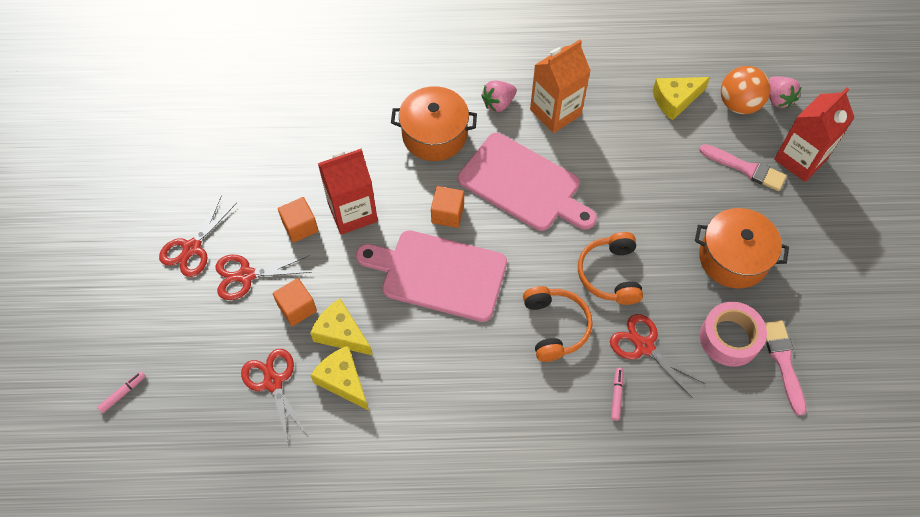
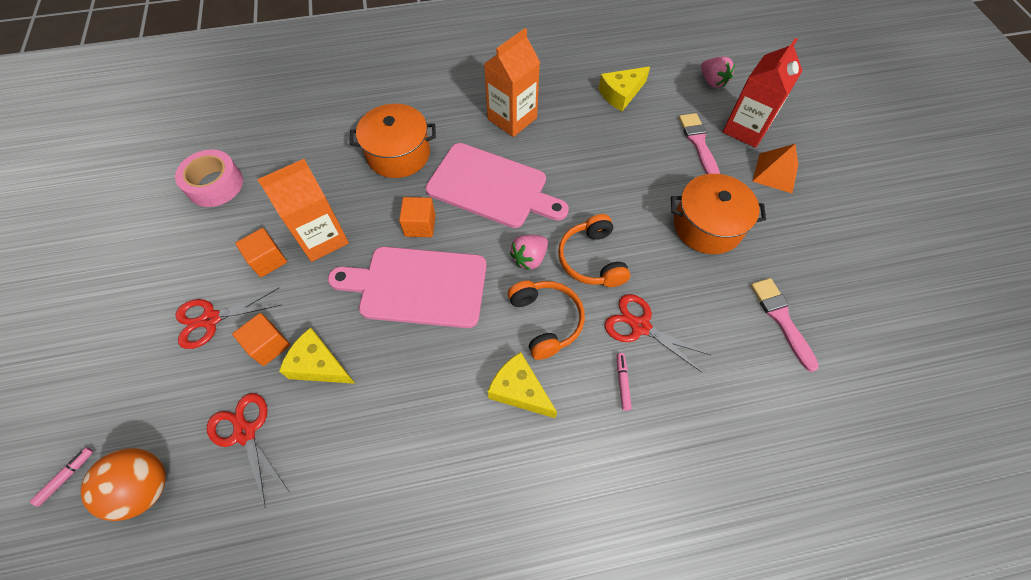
camera: 10 degrees left, 0 degrees up
(192, 248) = (150, 300): red scissors -> none
(343, 380) = (325, 417): yellow cheese -> yellow cheese (519, 390)
(352, 212) = (322, 238): red carton -> orange carton
(498, 103) = (457, 118): pink strawberry -> pink strawberry (529, 258)
(729, 338) = (723, 304): pink tape -> pink tape (215, 185)
(738, 104) = (679, 90): orange ball -> orange ball (146, 488)
(745, 168) = (698, 143): pink brush -> pink brush turned 120 degrees counterclockwise
(818, 212) = (775, 173): none -> orange pyramid

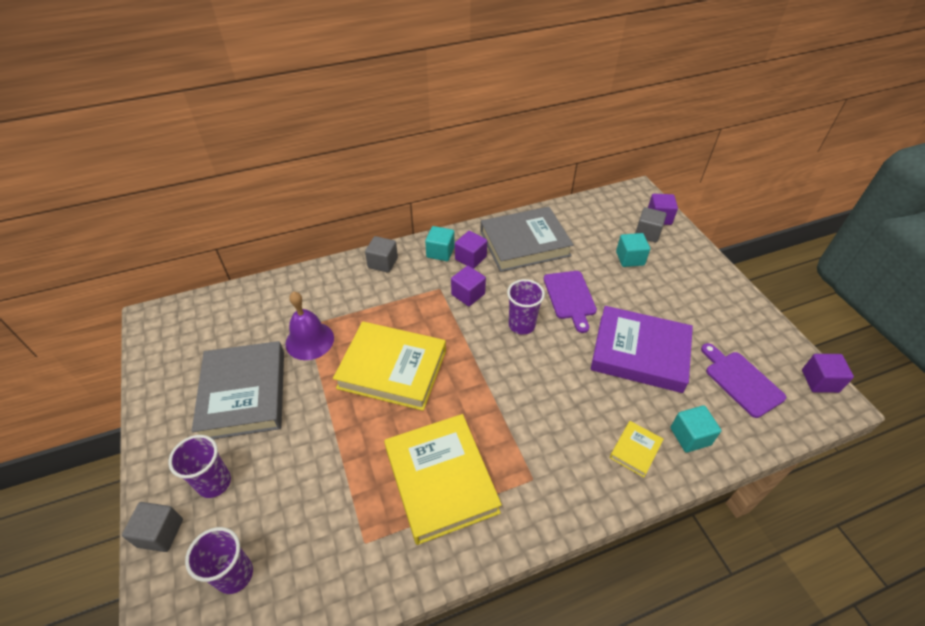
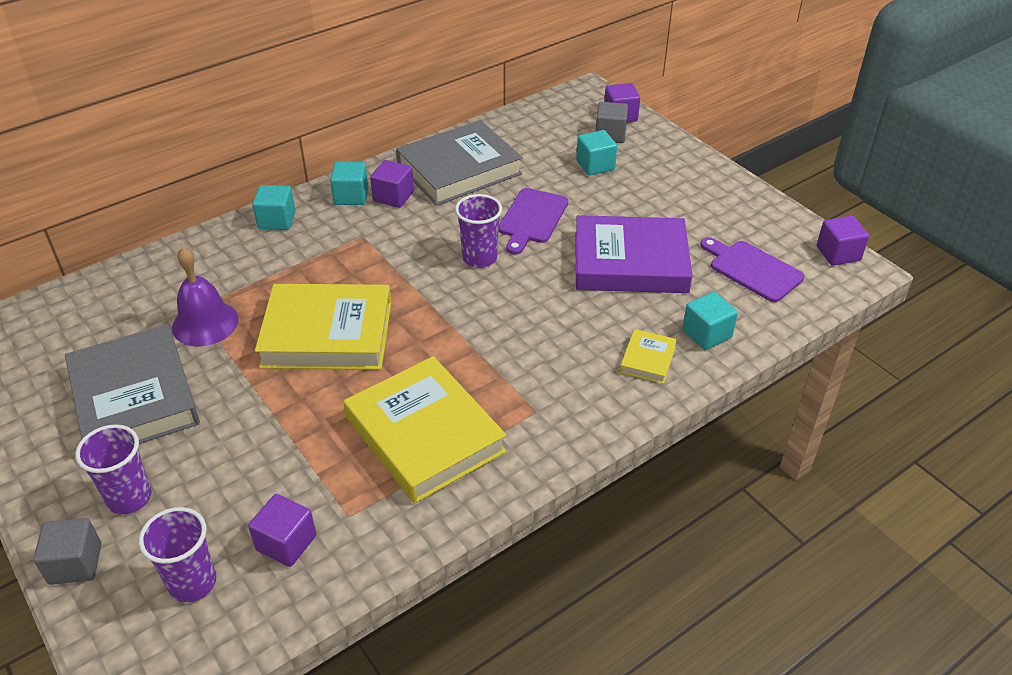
camera: 15 degrees left, 5 degrees down
(383, 263) = (277, 220): grey cube -> turquoise cube
(468, 294) = (401, 237): purple cube -> purple cube (286, 543)
(570, 297) = (532, 218): purple cutting board -> purple cutting board turned 45 degrees clockwise

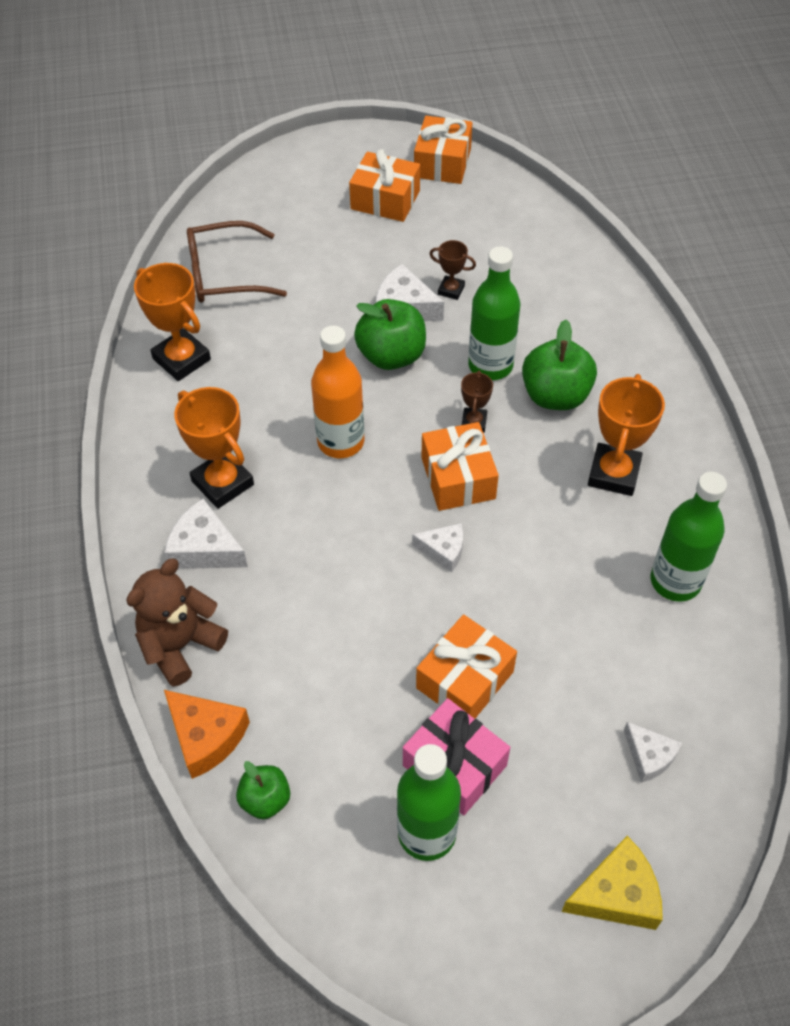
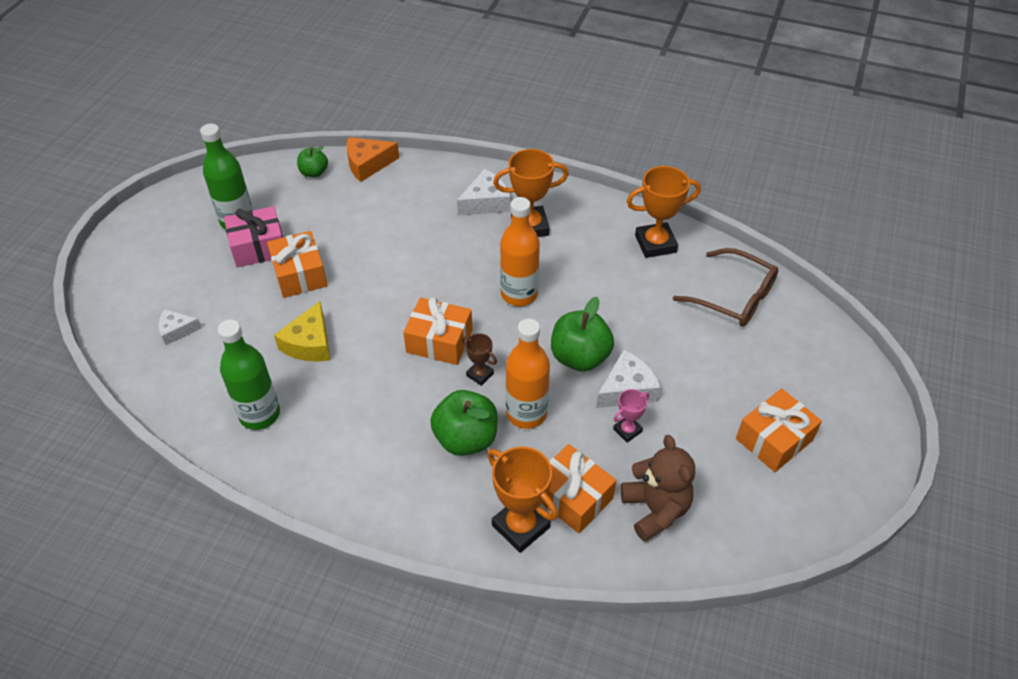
camera: 120 degrees right, 5 degrees down
(180, 645) = (430, 172): brown teddy bear -> brown teddy bear (655, 510)
(225, 274) = (733, 297): brown glasses -> brown glasses turned 105 degrees clockwise
(442, 163) = (809, 512): orange gift -> orange gift (572, 497)
(443, 550) = (391, 306): white cheese -> none
(451, 290) = (627, 430): brown trophy -> pink trophy
(490, 365) = (526, 413): green bottle -> orange bottle
(613, 473) = (369, 433): orange trophy -> orange trophy (521, 526)
(617, 894) = (132, 276): yellow cheese -> yellow cheese (309, 343)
************
*PROBLEM TO WORK ON*: Wherever the string "cube" appears in the entries, copy that line.

*COMPLETED TASK*:
(383, 263) = (277, 220): grey cube -> turquoise cube
(468, 294) = (401, 237): purple cube -> purple cube (286, 543)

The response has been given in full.